►
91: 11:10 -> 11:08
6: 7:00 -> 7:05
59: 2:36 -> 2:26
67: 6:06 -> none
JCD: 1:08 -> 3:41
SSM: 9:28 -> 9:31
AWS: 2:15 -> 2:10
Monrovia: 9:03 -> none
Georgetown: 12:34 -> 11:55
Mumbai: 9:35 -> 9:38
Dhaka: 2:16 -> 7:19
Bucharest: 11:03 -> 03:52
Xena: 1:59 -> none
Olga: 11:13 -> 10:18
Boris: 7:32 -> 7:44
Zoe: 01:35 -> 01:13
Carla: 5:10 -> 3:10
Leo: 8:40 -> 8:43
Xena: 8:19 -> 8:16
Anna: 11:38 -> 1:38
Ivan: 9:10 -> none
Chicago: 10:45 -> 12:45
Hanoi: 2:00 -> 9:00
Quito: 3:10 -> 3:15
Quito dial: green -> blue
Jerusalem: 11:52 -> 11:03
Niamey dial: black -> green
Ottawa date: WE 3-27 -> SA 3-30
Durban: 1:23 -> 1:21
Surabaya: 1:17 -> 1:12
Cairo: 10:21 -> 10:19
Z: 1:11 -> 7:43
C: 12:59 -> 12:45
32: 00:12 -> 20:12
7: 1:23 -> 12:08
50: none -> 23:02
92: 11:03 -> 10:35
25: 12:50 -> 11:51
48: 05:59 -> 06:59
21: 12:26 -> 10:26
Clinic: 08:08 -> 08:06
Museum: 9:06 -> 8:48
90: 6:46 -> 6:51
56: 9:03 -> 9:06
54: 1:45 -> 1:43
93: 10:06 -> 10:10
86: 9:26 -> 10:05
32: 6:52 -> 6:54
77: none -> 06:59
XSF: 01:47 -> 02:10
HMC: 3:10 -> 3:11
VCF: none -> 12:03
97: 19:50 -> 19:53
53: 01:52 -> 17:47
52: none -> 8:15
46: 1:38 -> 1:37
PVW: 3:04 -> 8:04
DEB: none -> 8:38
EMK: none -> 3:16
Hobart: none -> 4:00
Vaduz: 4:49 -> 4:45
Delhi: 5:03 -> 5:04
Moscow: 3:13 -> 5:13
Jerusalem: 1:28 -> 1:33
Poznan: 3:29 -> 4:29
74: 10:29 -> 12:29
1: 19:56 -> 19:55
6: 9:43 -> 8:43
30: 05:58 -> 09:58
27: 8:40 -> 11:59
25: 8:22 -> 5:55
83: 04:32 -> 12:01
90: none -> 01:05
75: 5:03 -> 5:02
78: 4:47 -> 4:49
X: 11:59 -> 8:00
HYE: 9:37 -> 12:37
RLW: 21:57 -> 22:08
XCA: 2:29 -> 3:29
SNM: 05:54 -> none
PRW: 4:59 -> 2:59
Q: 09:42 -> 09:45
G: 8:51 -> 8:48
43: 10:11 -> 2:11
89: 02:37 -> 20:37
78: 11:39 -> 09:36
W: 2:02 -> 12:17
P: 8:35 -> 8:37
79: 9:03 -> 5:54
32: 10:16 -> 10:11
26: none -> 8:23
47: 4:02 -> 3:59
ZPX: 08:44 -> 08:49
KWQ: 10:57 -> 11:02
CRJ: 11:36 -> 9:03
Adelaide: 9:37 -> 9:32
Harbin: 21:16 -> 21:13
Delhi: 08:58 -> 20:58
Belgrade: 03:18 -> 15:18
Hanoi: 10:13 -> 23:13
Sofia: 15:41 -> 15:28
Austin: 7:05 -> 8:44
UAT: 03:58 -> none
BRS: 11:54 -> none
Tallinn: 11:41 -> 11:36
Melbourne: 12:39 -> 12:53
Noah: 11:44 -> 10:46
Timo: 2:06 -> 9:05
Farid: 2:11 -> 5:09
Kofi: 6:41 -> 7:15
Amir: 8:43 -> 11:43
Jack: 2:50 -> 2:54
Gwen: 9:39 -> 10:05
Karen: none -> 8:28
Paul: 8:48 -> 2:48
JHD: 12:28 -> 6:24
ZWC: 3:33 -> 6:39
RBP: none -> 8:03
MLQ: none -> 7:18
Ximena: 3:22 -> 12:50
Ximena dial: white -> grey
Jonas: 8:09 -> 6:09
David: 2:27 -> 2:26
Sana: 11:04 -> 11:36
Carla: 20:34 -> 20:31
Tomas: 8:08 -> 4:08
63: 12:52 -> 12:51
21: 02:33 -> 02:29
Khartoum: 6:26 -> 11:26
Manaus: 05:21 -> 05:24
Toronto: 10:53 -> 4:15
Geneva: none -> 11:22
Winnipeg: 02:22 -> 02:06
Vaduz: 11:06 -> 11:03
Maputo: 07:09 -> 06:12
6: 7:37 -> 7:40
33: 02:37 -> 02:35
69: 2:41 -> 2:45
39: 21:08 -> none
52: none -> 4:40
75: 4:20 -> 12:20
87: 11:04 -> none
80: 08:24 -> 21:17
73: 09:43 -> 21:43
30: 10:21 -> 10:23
◄
### OBJECTIVE
Update the rows from the start through the line with "Clinic: 08:08 -> 08:06" by changing every "dial" to "face". Leave everything else the same.

### SOLUTION BELOW
91: 11:10 -> 11:08
6: 7:00 -> 7:05
59: 2:36 -> 2:26
67: 6:06 -> none
JCD: 1:08 -> 3:41
SSM: 9:28 -> 9:31
AWS: 2:15 -> 2:10
Monrovia: 9:03 -> none
Georgetown: 12:34 -> 11:55
Mumbai: 9:35 -> 9:38
Dhaka: 2:16 -> 7:19
Bucharest: 11:03 -> 03:52
Xena: 1:59 -> none
Olga: 11:13 -> 10:18
Boris: 7:32 -> 7:44
Zoe: 01:35 -> 01:13
Carla: 5:10 -> 3:10
Leo: 8:40 -> 8:43
Xena: 8:19 -> 8:16
Anna: 11:38 -> 1:38
Ivan: 9:10 -> none
Chicago: 10:45 -> 12:45
Hanoi: 2:00 -> 9:00
Quito: 3:10 -> 3:15
Quito face: green -> blue
Jerusalem: 11:52 -> 11:03
Niamey face: black -> green
Ottawa date: WE 3-27 -> SA 3-30
Durban: 1:23 -> 1:21
Surabaya: 1:17 -> 1:12
Cairo: 10:21 -> 10:19
Z: 1:11 -> 7:43
C: 12:59 -> 12:45
32: 00:12 -> 20:12
7: 1:23 -> 12:08
50: none -> 23:02
92: 11:03 -> 10:35
25: 12:50 -> 11:51
48: 05:59 -> 06:59
21: 12:26 -> 10:26
Clinic: 08:08 -> 08:06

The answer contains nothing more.